::: MATERIAL PROVIDED :::

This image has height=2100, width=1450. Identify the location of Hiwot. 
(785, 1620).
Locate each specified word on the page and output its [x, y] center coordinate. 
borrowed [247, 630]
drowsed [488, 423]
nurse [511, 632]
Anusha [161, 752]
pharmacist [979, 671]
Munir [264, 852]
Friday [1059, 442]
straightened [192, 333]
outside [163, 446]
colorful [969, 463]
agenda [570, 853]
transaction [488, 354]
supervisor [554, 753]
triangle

:::

### WHAT YOU ARE ASKED TO DO
Pick out and copy each line in the items above that contains the string "location". Treat uppercase and lowercase letters as different.

### TASK ANSWER
This image has height=2100, width=1450. Identify the location of Hiwot. 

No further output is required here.